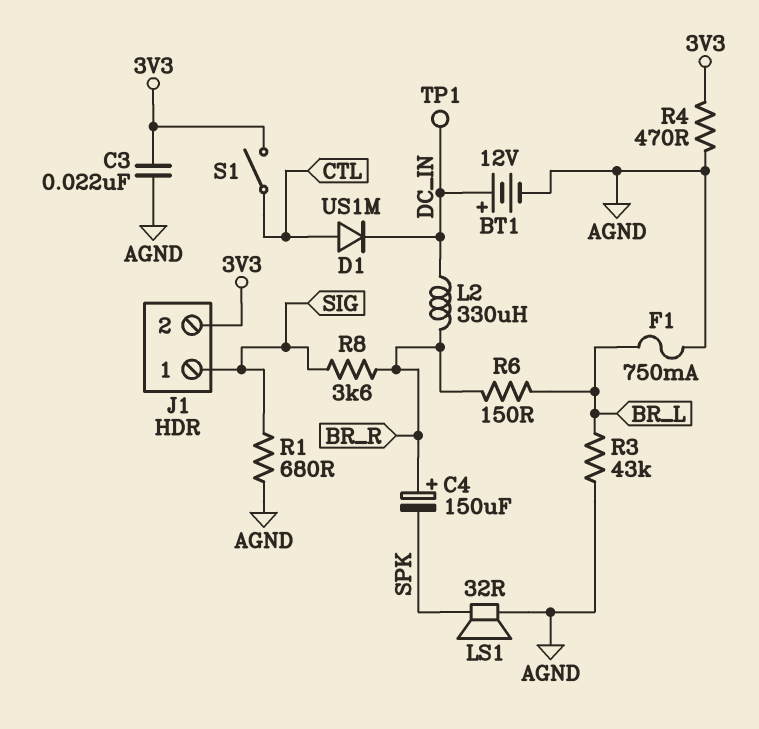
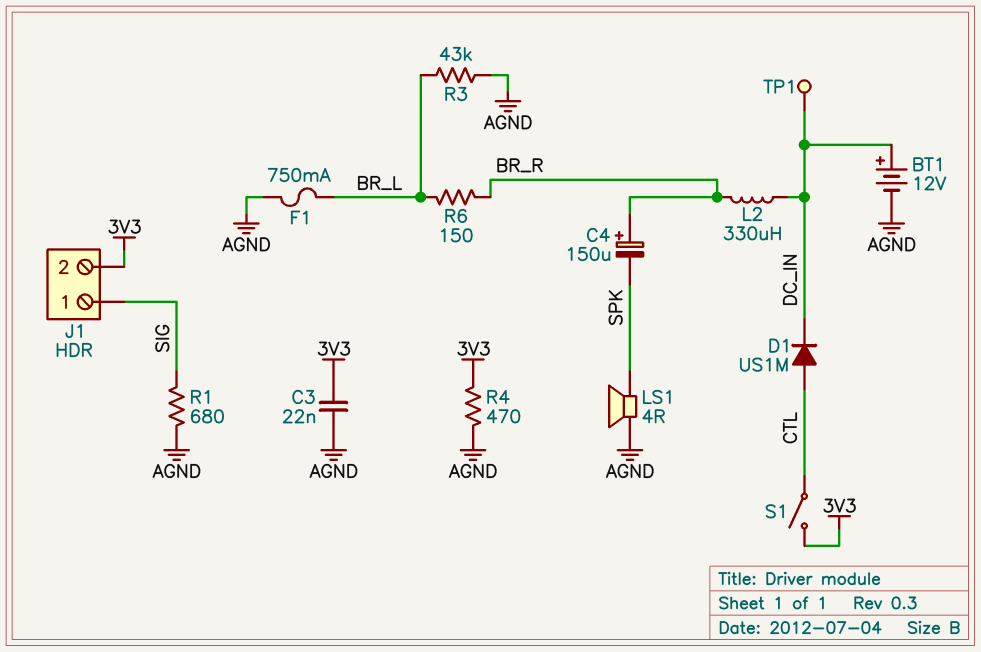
LS1: speaker 32R (AGND, SPK) -> speaker 4R (AGND, SPK)
R8: 3.6k (BR_R, SIG) -> none

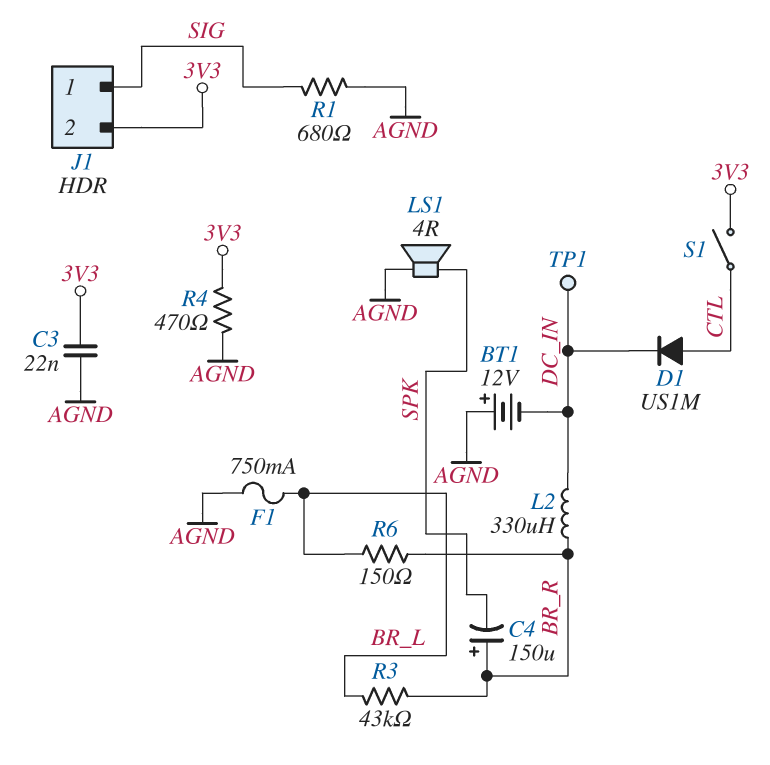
BT1: 12V (plus DC_IN, minus AGND) -> 12V (plus AGND, minus DC_IN)
R3: 43k (AGND, BR_L) -> 43k (BR_L, BR_R)

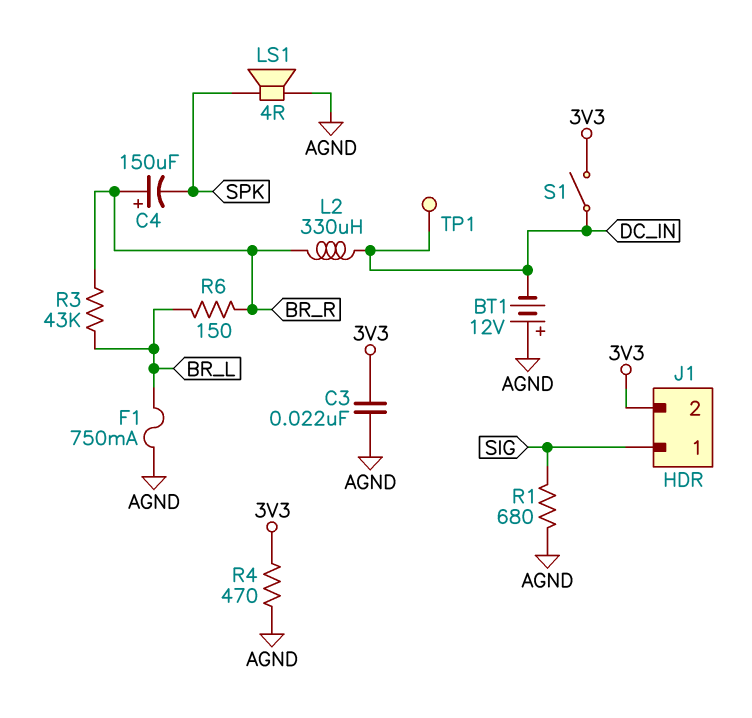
D1: diode US1M (A CTL, K DC_IN) -> none
S1: switch (3V3, CTL) -> switch (3V3, DC_IN)

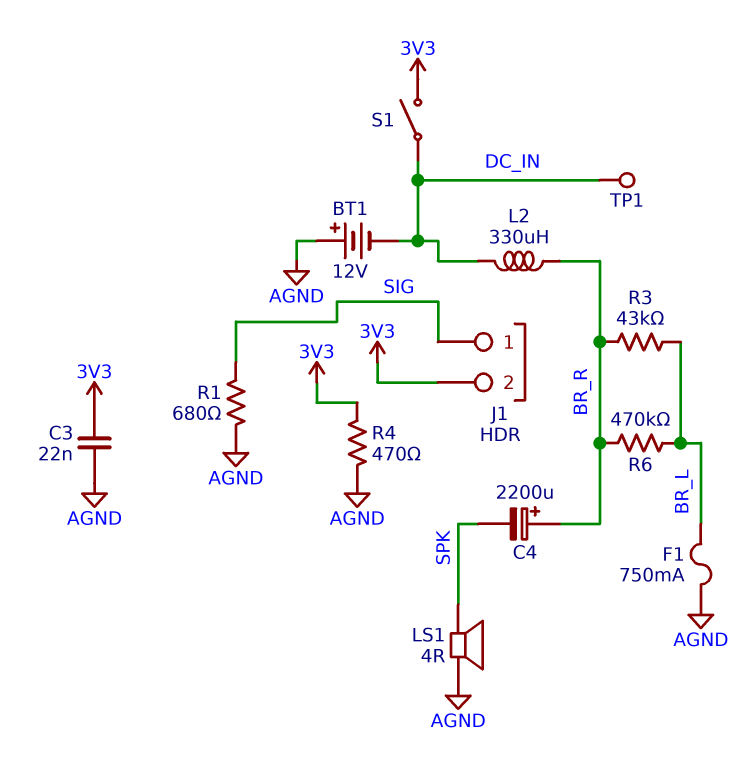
C4: 150uF (plus BR_R, minus SPK) -> 2200uF (plus BR_R, minus SPK)
R6: 150 (BR_L, BR_R) -> 470k (BR_L, BR_R)

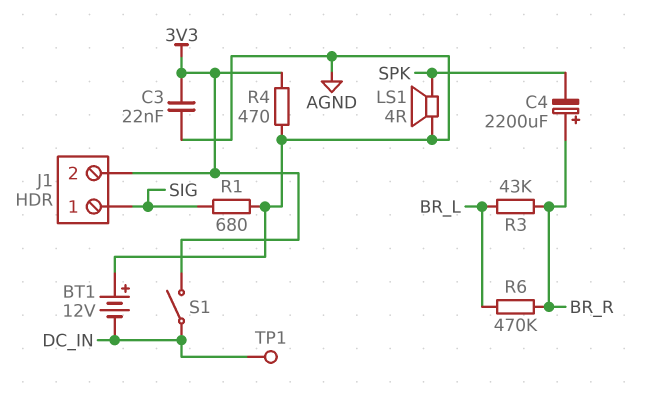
F1: 750mA (AGND, BR_L) -> none
L2: 330uH (BR_R, DC_IN) -> none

· · ·

> _Problem requirements_
When you find the line that contains "S1: switch (3V3, CTL) -> switch (3V3, DC_IN)", retype it and every line after it through the end of the data above, exactly, with no pictures.

> _Task answer_
S1: switch (3V3, CTL) -> switch (3V3, DC_IN)

C4: 150uF (plus BR_R, minus SPK) -> 2200uF (plus BR_R, minus SPK)
R6: 150 (BR_L, BR_R) -> 470k (BR_L, BR_R)

F1: 750mA (AGND, BR_L) -> none
L2: 330uH (BR_R, DC_IN) -> none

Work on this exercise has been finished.